■ REQUIRED WORK ■
When you reach the line that contains "black cross: (176, 141) -> (195, 106), moved" in the data below, start reproducing lines exactly, and stop after the line that contains "orange star: (147, 180)".

■ INPUT RECORDS ■
☆ ☆ ☆ ☆ ☆ ☆ ☆

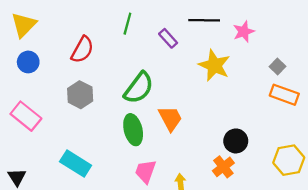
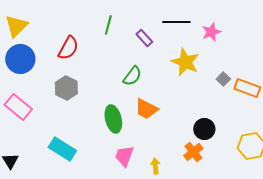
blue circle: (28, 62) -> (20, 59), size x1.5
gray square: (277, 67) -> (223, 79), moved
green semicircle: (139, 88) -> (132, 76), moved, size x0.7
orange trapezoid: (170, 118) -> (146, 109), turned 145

☆ ☆ ☆ ☆ ☆ ☆ ☆

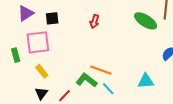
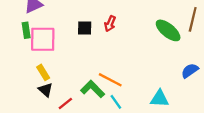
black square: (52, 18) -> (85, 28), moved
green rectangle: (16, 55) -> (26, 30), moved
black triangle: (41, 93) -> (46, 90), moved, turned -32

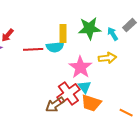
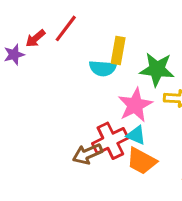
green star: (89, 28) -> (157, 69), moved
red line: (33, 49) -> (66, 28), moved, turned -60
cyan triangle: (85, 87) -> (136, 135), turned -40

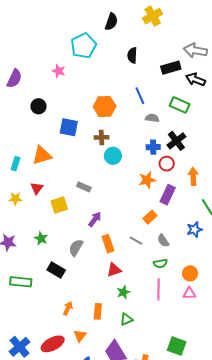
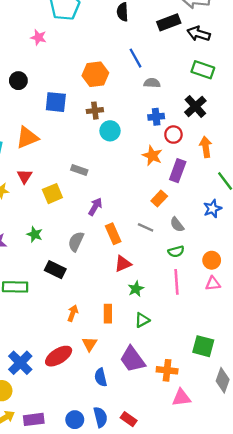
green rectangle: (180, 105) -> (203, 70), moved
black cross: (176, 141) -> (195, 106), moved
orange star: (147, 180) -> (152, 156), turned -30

☆ ☆ ☆ ☆ ☆ ☆ ☆

■ WRITTEN SOLUTION ■
black cross: (176, 141) -> (195, 106), moved
orange star: (147, 180) -> (152, 156), turned -30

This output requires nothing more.